Saved data entries:
= = =
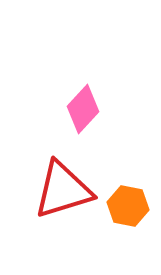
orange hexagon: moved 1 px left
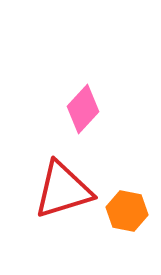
orange hexagon: moved 1 px left, 5 px down
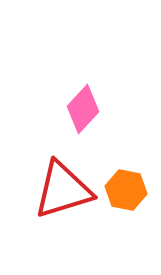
orange hexagon: moved 1 px left, 21 px up
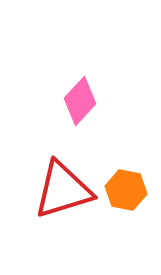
pink diamond: moved 3 px left, 8 px up
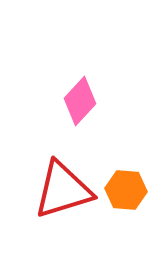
orange hexagon: rotated 6 degrees counterclockwise
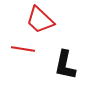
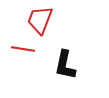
red trapezoid: rotated 68 degrees clockwise
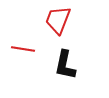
red trapezoid: moved 18 px right
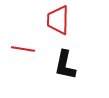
red trapezoid: rotated 20 degrees counterclockwise
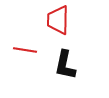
red line: moved 2 px right, 1 px down
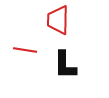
black L-shape: rotated 12 degrees counterclockwise
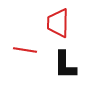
red trapezoid: moved 3 px down
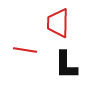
black L-shape: moved 1 px right
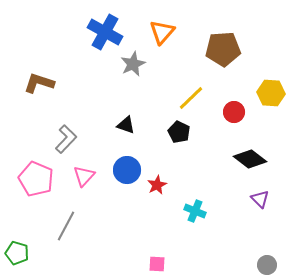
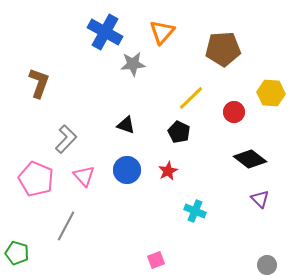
gray star: rotated 20 degrees clockwise
brown L-shape: rotated 92 degrees clockwise
pink triangle: rotated 25 degrees counterclockwise
red star: moved 11 px right, 14 px up
pink square: moved 1 px left, 4 px up; rotated 24 degrees counterclockwise
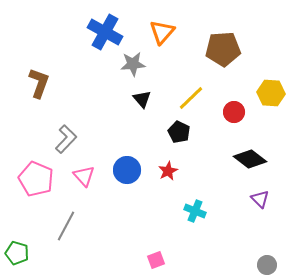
black triangle: moved 16 px right, 26 px up; rotated 30 degrees clockwise
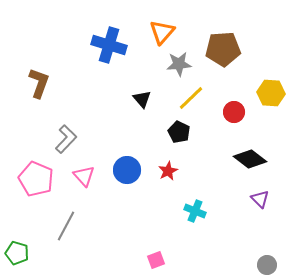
blue cross: moved 4 px right, 13 px down; rotated 12 degrees counterclockwise
gray star: moved 46 px right
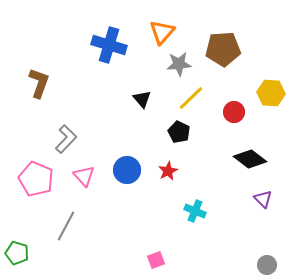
purple triangle: moved 3 px right
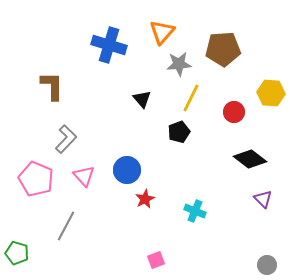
brown L-shape: moved 13 px right, 3 px down; rotated 20 degrees counterclockwise
yellow line: rotated 20 degrees counterclockwise
black pentagon: rotated 25 degrees clockwise
red star: moved 23 px left, 28 px down
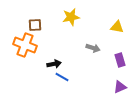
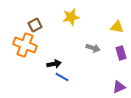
brown square: rotated 24 degrees counterclockwise
purple rectangle: moved 1 px right, 7 px up
purple triangle: moved 1 px left
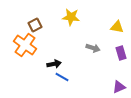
yellow star: rotated 18 degrees clockwise
orange cross: rotated 15 degrees clockwise
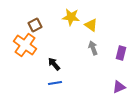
yellow triangle: moved 26 px left, 2 px up; rotated 24 degrees clockwise
gray arrow: rotated 128 degrees counterclockwise
purple rectangle: rotated 32 degrees clockwise
black arrow: rotated 120 degrees counterclockwise
blue line: moved 7 px left, 6 px down; rotated 40 degrees counterclockwise
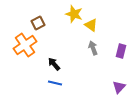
yellow star: moved 3 px right, 3 px up; rotated 12 degrees clockwise
brown square: moved 3 px right, 2 px up
orange cross: rotated 20 degrees clockwise
purple rectangle: moved 2 px up
blue line: rotated 24 degrees clockwise
purple triangle: rotated 24 degrees counterclockwise
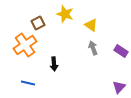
yellow star: moved 9 px left
purple rectangle: rotated 72 degrees counterclockwise
black arrow: rotated 144 degrees counterclockwise
blue line: moved 27 px left
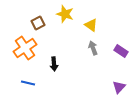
orange cross: moved 3 px down
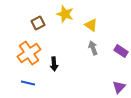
orange cross: moved 4 px right, 5 px down
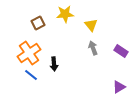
yellow star: rotated 24 degrees counterclockwise
yellow triangle: rotated 16 degrees clockwise
blue line: moved 3 px right, 8 px up; rotated 24 degrees clockwise
purple triangle: rotated 16 degrees clockwise
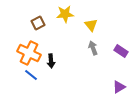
orange cross: rotated 30 degrees counterclockwise
black arrow: moved 3 px left, 3 px up
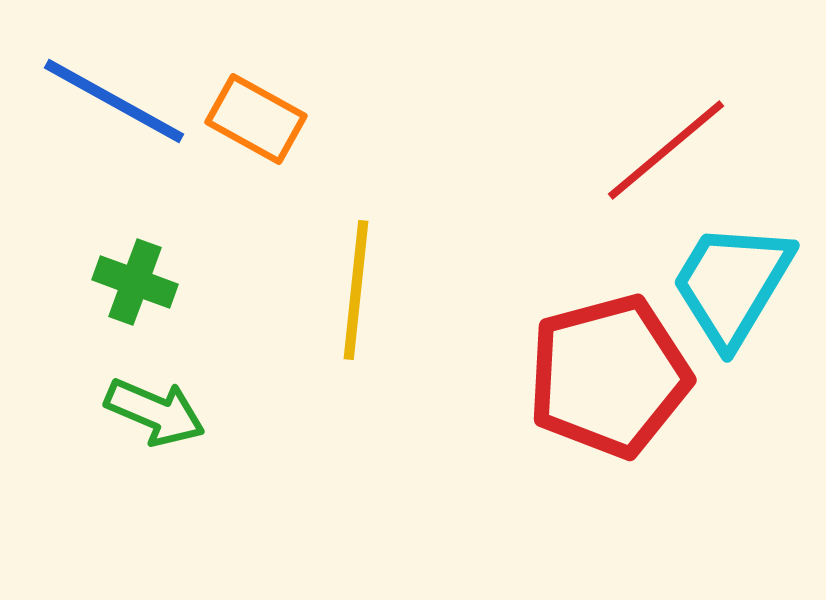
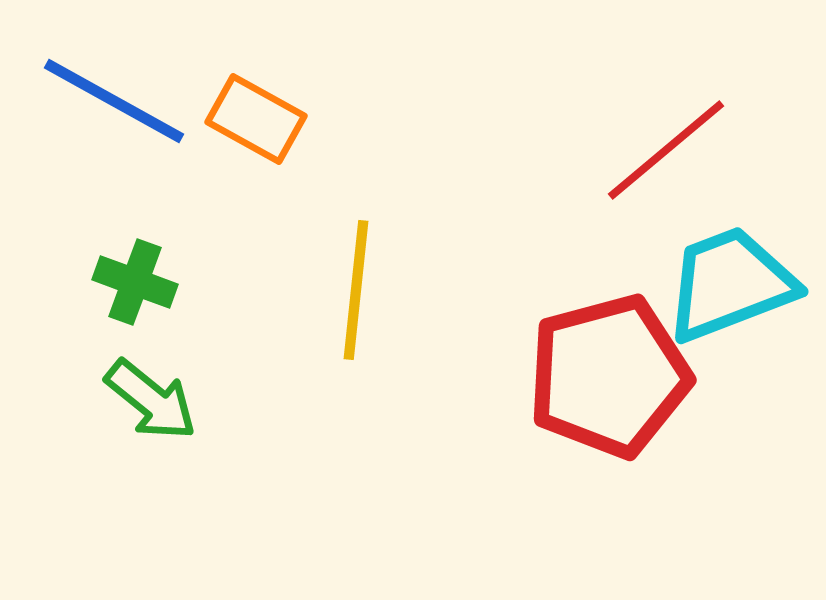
cyan trapezoid: moved 2 px left; rotated 38 degrees clockwise
green arrow: moved 4 px left, 12 px up; rotated 16 degrees clockwise
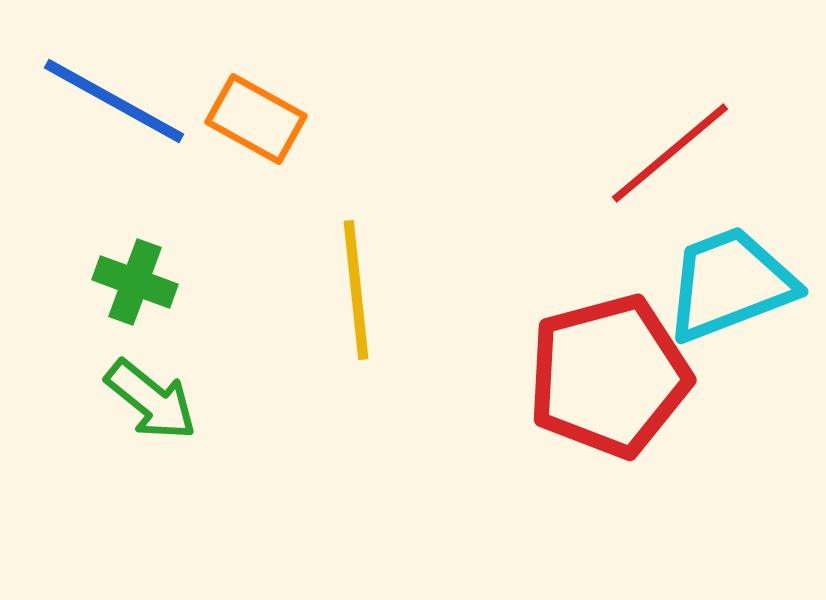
red line: moved 4 px right, 3 px down
yellow line: rotated 12 degrees counterclockwise
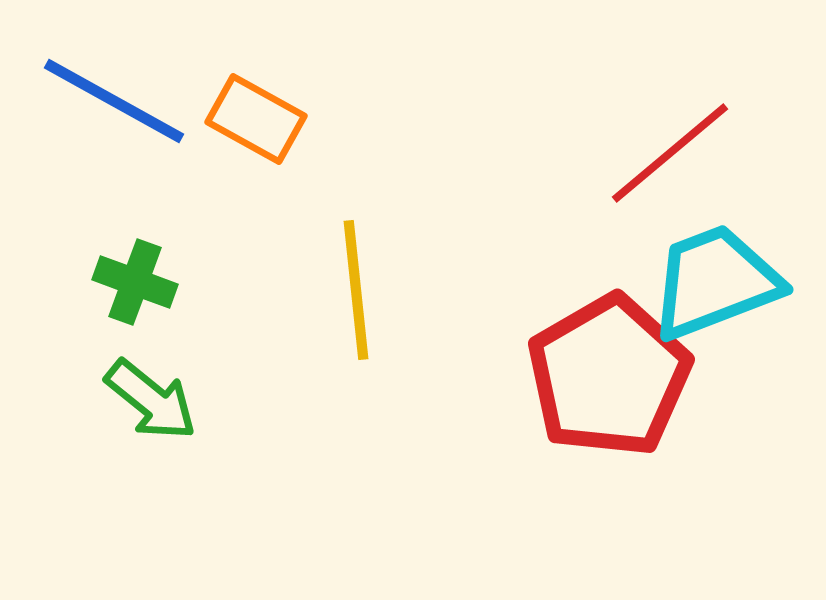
cyan trapezoid: moved 15 px left, 2 px up
red pentagon: rotated 15 degrees counterclockwise
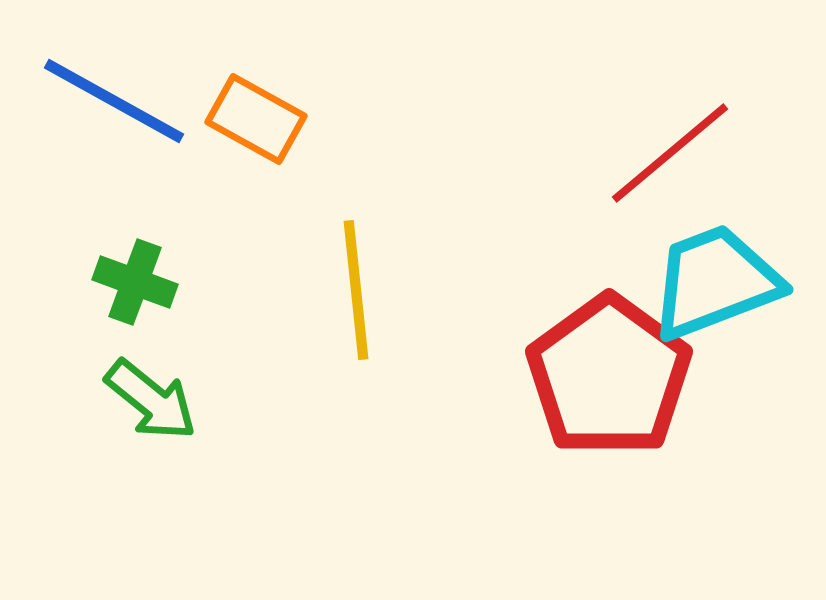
red pentagon: rotated 6 degrees counterclockwise
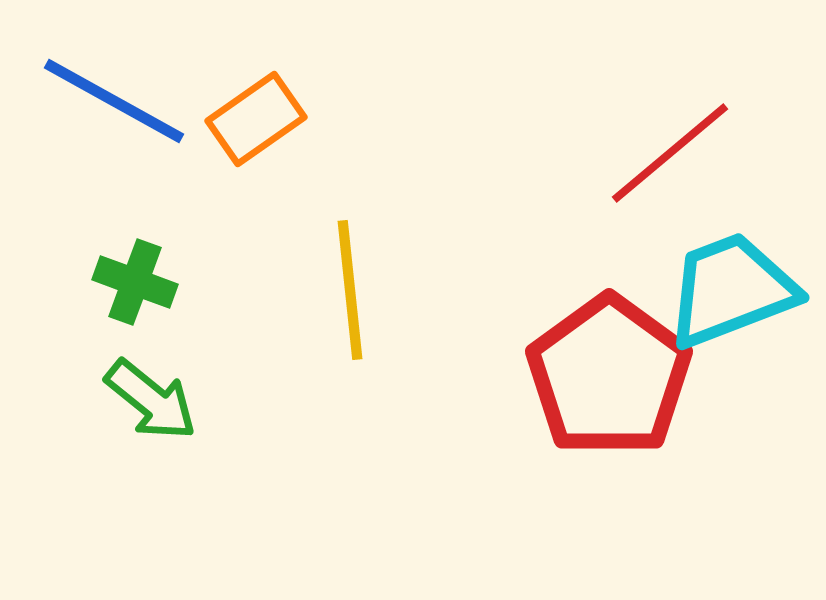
orange rectangle: rotated 64 degrees counterclockwise
cyan trapezoid: moved 16 px right, 8 px down
yellow line: moved 6 px left
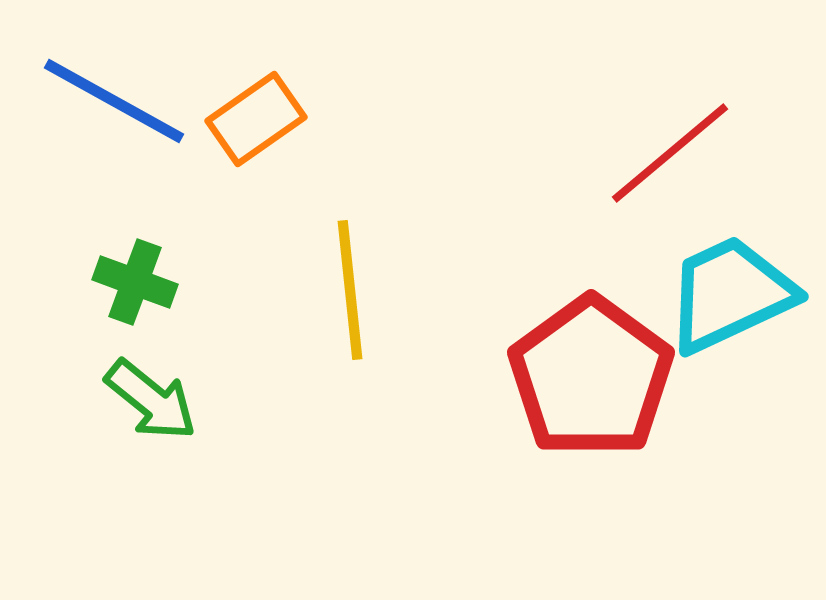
cyan trapezoid: moved 1 px left, 4 px down; rotated 4 degrees counterclockwise
red pentagon: moved 18 px left, 1 px down
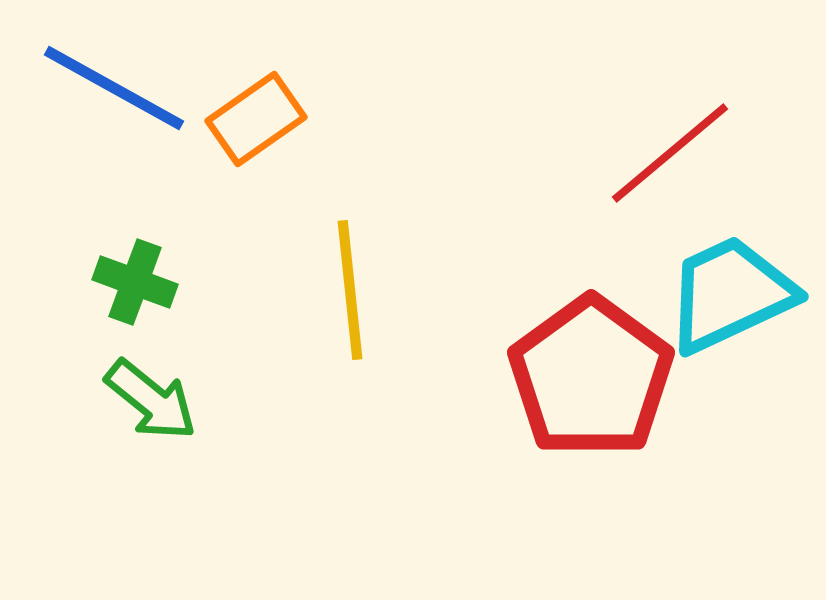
blue line: moved 13 px up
= = =
Direction – Replace "purple rectangle" with "lilac rectangle" in the listing lines starting with the line with "brown L-shape: moved" and going on through the line with "orange cross: moved 4 px right, 5 px down", keeping everything else the same. Omit the picture lines from your answer.

Finished answer –
brown L-shape: moved 13 px right, 3 px down; rotated 20 degrees counterclockwise
yellow line: rotated 20 degrees counterclockwise
black pentagon: rotated 25 degrees clockwise
red star: moved 23 px left, 28 px down
brown square: rotated 24 degrees counterclockwise
lilac rectangle: moved 1 px right, 7 px up
purple triangle: moved 1 px left
yellow star: rotated 18 degrees clockwise
orange cross: rotated 15 degrees clockwise
yellow triangle: moved 26 px left, 2 px up; rotated 24 degrees clockwise
gray arrow: rotated 128 degrees counterclockwise
lilac rectangle: rotated 32 degrees clockwise
black arrow: rotated 120 degrees counterclockwise
blue line: moved 7 px left, 6 px down; rotated 40 degrees counterclockwise
yellow star: moved 3 px right, 3 px up; rotated 12 degrees clockwise
brown square: moved 3 px right, 2 px up
orange cross: rotated 20 degrees clockwise
lilac rectangle: moved 2 px up
blue line: rotated 24 degrees clockwise
purple triangle: rotated 24 degrees counterclockwise
yellow star: moved 9 px left
lilac rectangle: rotated 72 degrees counterclockwise
black arrow: rotated 144 degrees counterclockwise
blue line: moved 27 px left
orange cross: moved 3 px down
orange cross: moved 4 px right, 5 px down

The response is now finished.